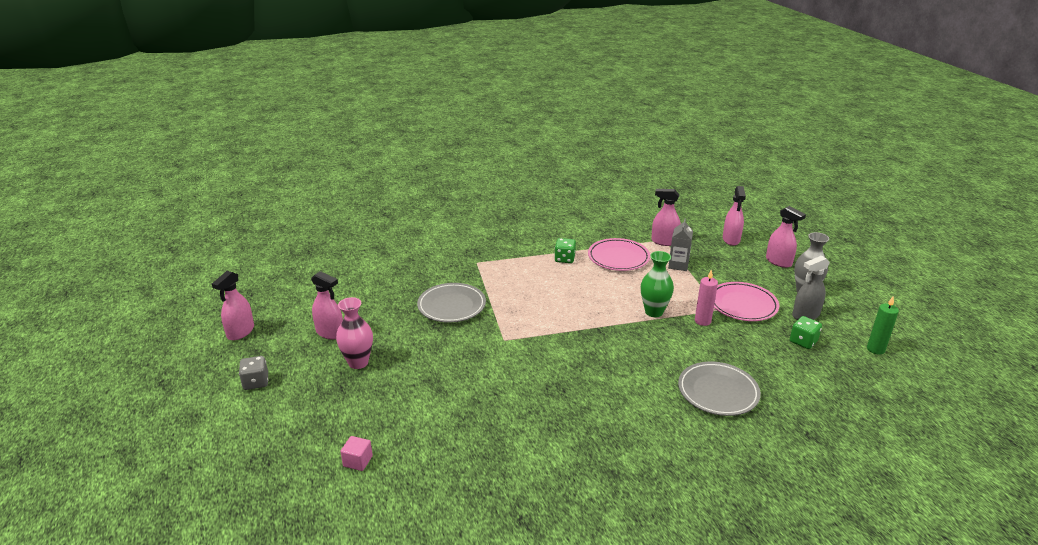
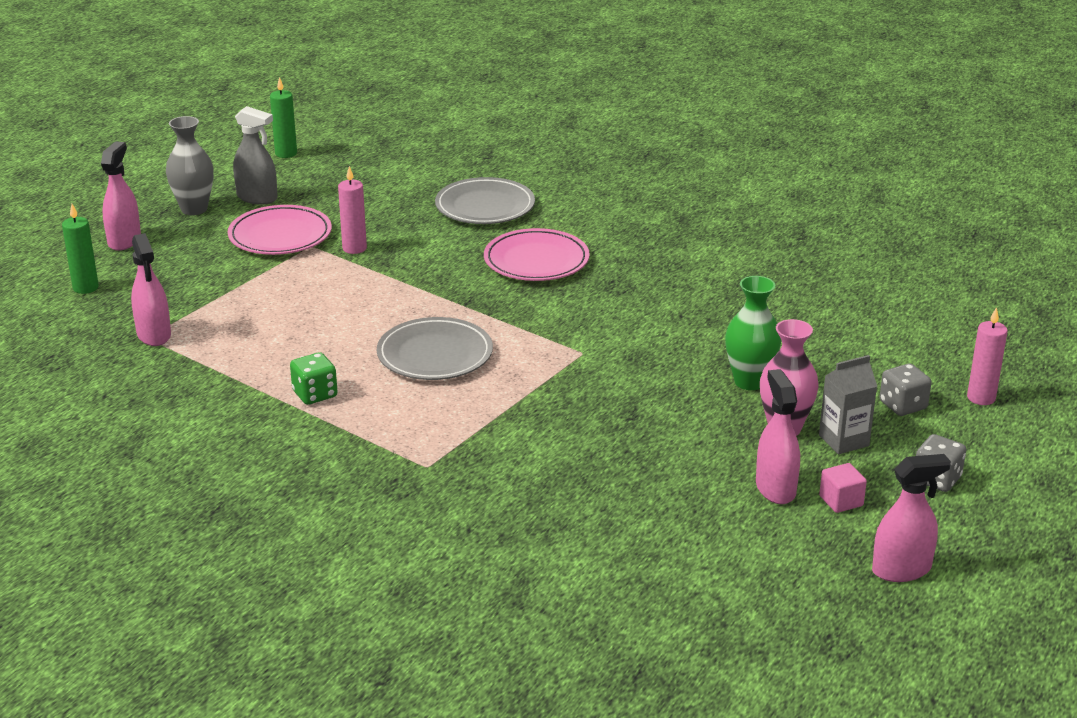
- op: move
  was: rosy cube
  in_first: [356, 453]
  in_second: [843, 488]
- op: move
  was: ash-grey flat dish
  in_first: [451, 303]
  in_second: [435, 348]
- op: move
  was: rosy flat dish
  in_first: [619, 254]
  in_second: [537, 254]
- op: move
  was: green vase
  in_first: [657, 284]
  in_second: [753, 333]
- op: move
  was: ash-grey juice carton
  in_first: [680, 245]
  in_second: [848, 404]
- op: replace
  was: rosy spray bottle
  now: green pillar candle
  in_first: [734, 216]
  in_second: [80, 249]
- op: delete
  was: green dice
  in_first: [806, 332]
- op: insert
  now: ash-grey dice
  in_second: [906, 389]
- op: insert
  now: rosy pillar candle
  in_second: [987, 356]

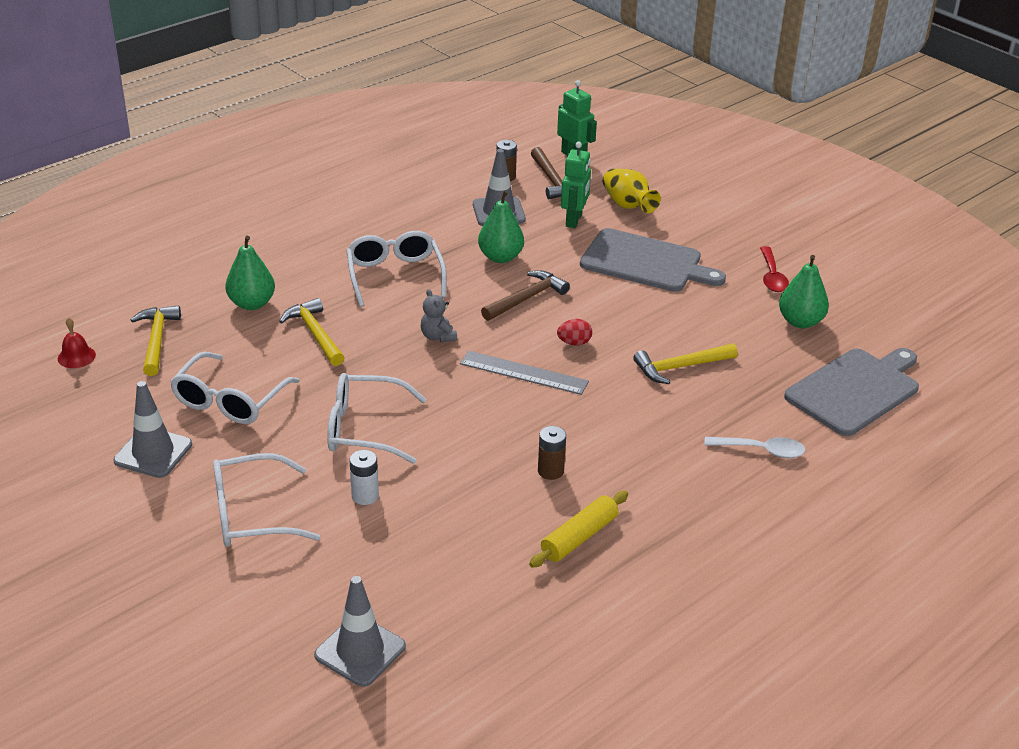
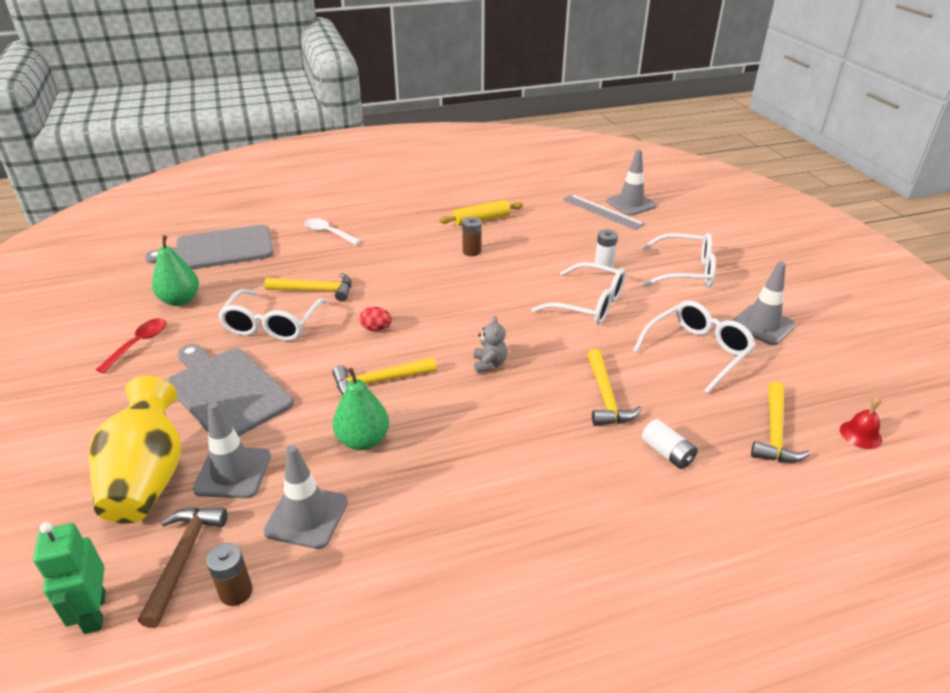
- op: replace
  was: green toy pear
  now: pure white battery
  in_first: [250, 273]
  in_second: [670, 444]
- op: move
  was: pure white eyeglasses
  in_first: [396, 269]
  in_second: [273, 315]
- op: move
  was: ash-grey measuring stick
  in_first: [524, 373]
  in_second: [603, 212]
- op: recolor
  was: brown carpenter's hammer
  now: yellow carpenter's hammer
  in_first: [525, 295]
  in_second: [384, 376]
- op: replace
  was: green robot
  now: ash-grey road cone
  in_first: [576, 185]
  in_second: [232, 450]
- op: resize
  was: yellow vase
  in_first: [632, 191]
  in_second: [135, 449]
  ratio: 1.56

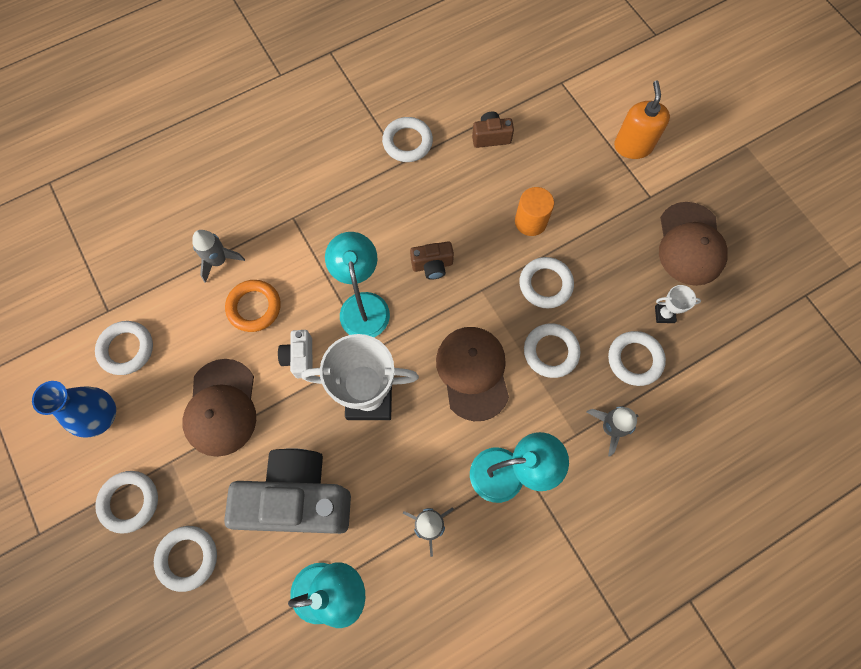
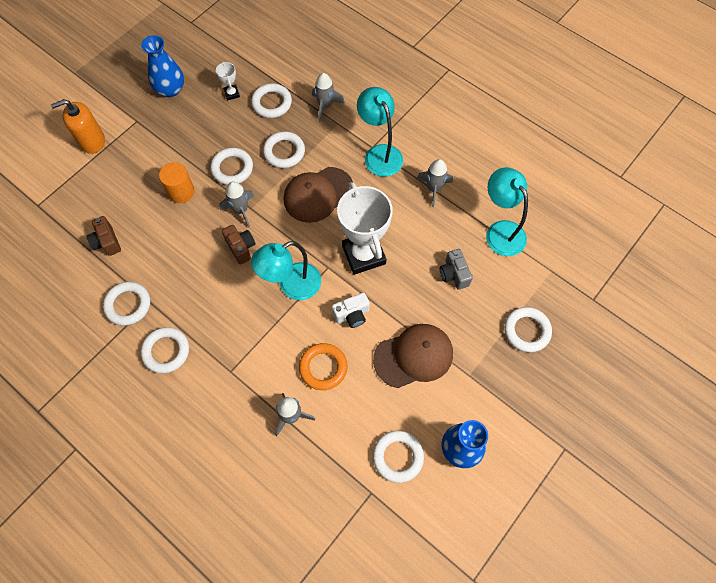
- op: move
  was: pure white hoop
  in_first: [126, 502]
  in_second: [165, 350]
- op: resize
  was: ash-grey compact camera
  in_first: [287, 491]
  in_second: [456, 269]
  ratio: 0.43
- op: replace
  was: brown peaked cap
  now: royal blue vase
  in_first: [693, 244]
  in_second: [162, 66]
- op: insert
  now: ash-grey spaceship
  in_second: [236, 204]

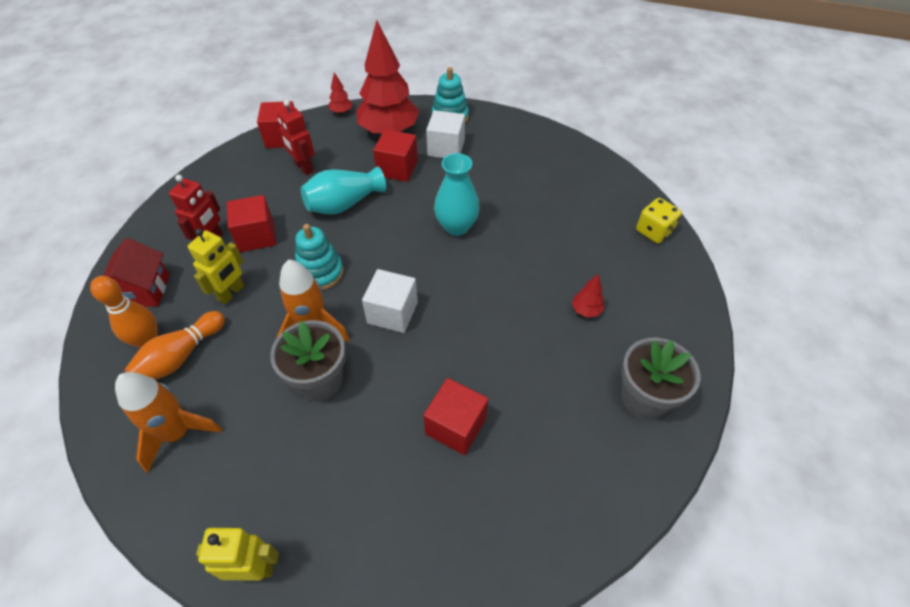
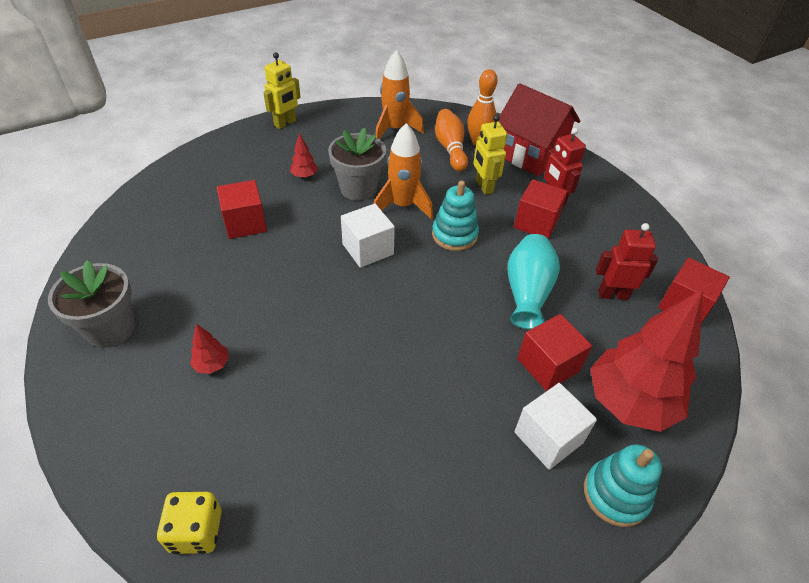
- op: resize
  was: crimson house
  in_first: [136, 272]
  in_second: [538, 129]
  ratio: 1.5
- op: move
  was: crimson fir tree
  in_first: [340, 93]
  in_second: [304, 155]
- op: delete
  was: teal vase
  in_first: [457, 194]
※
> **EXERCISE DIRECTIONS**: Exact repeat, pictures omitted: give every line from the top of the records down to and including the line with "now: rosy pillar candle".

> **OUTPUT FOR THIS TASK**:
- op: move
  was: rosy cube
  in_first: [356, 453]
  in_second: [843, 488]
- op: move
  was: ash-grey flat dish
  in_first: [451, 303]
  in_second: [435, 348]
- op: move
  was: rosy flat dish
  in_first: [619, 254]
  in_second: [537, 254]
- op: move
  was: green vase
  in_first: [657, 284]
  in_second: [753, 333]
- op: move
  was: ash-grey juice carton
  in_first: [680, 245]
  in_second: [848, 404]
- op: replace
  was: rosy spray bottle
  now: green pillar candle
  in_first: [734, 216]
  in_second: [80, 249]
- op: delete
  was: green dice
  in_first: [806, 332]
- op: insert
  now: ash-grey dice
  in_second: [906, 389]
- op: insert
  now: rosy pillar candle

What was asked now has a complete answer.